Content starts

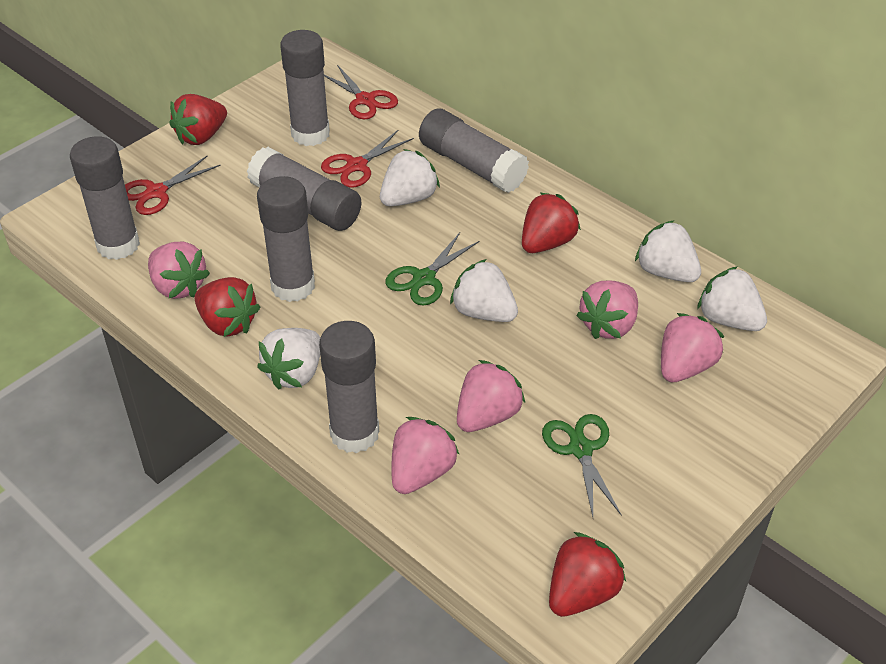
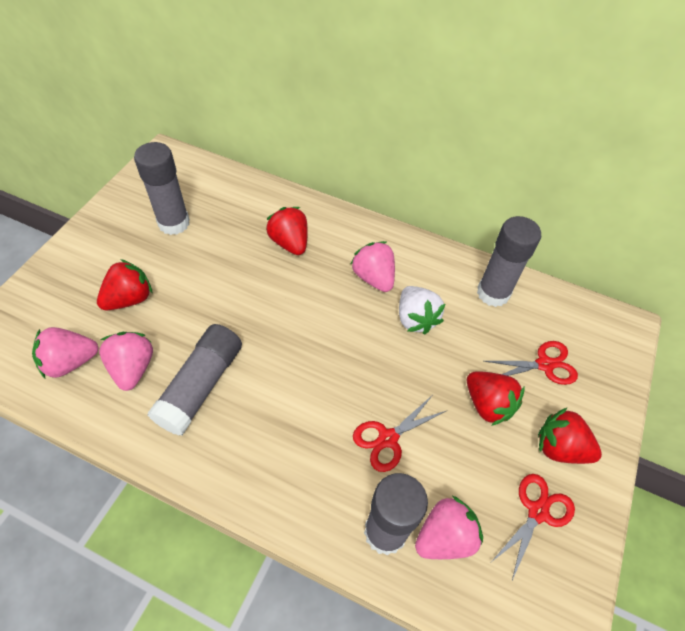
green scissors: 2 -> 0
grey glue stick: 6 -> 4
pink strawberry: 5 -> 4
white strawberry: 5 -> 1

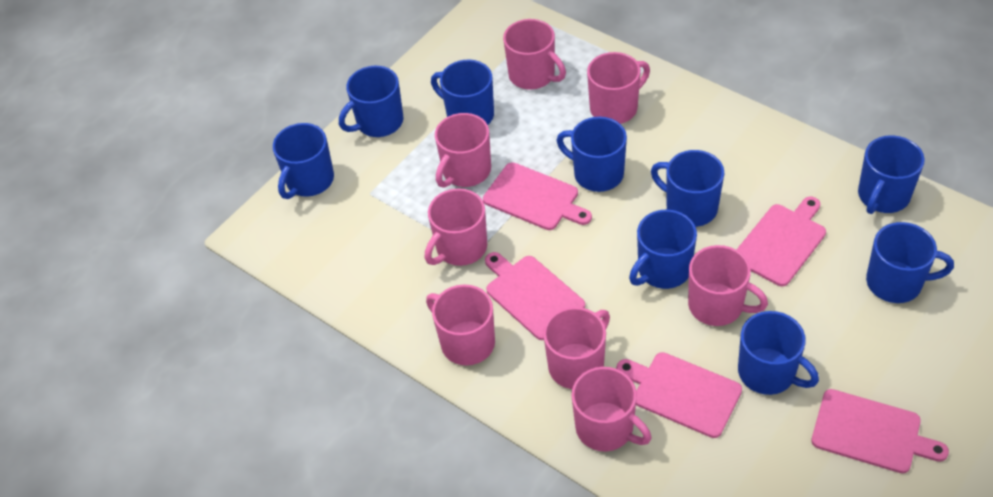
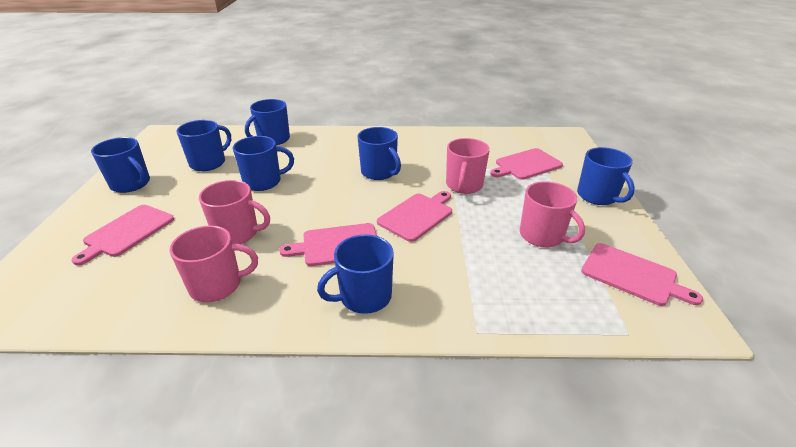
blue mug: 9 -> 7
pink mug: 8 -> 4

Content ends
Content starts

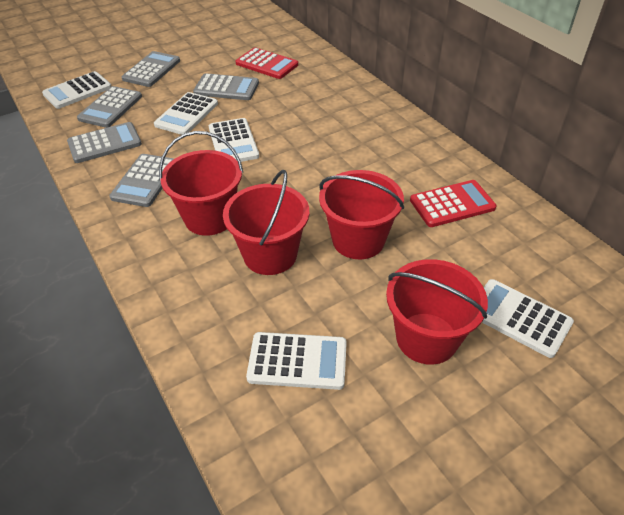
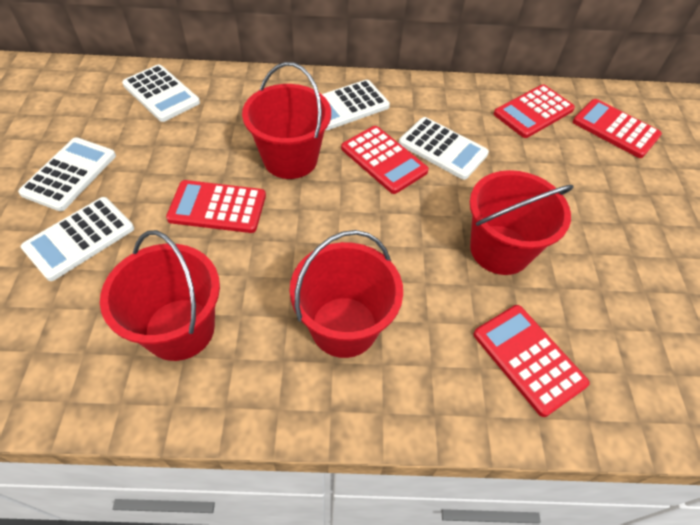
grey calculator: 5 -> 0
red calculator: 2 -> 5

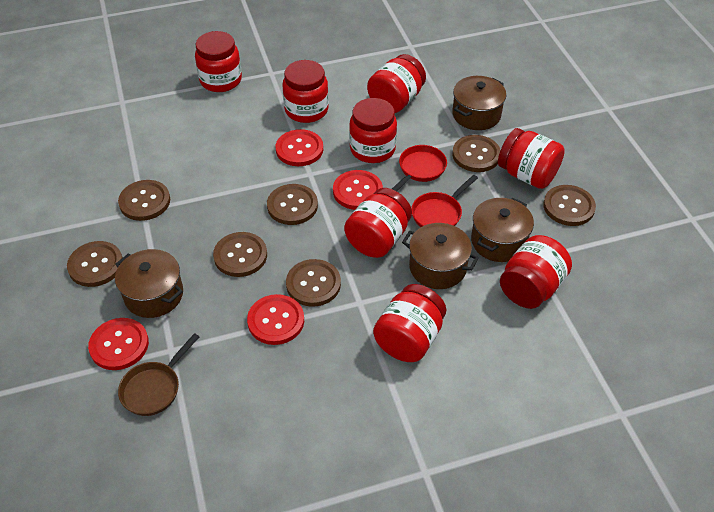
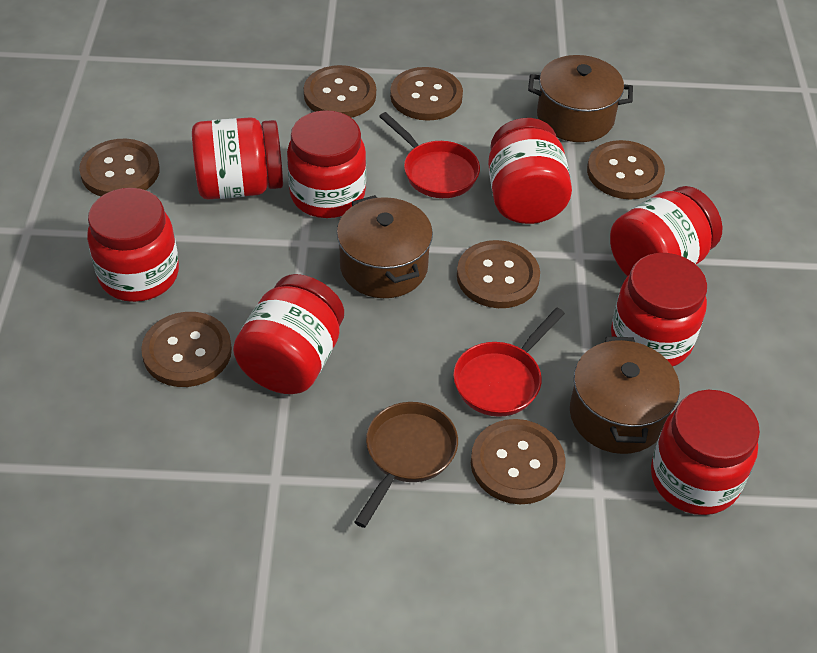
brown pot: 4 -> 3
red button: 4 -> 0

Content ends

[Work to complete]: A single figure is required: the number of lines in the entries that hold the string "grey".

[Answer to this exercise]: 2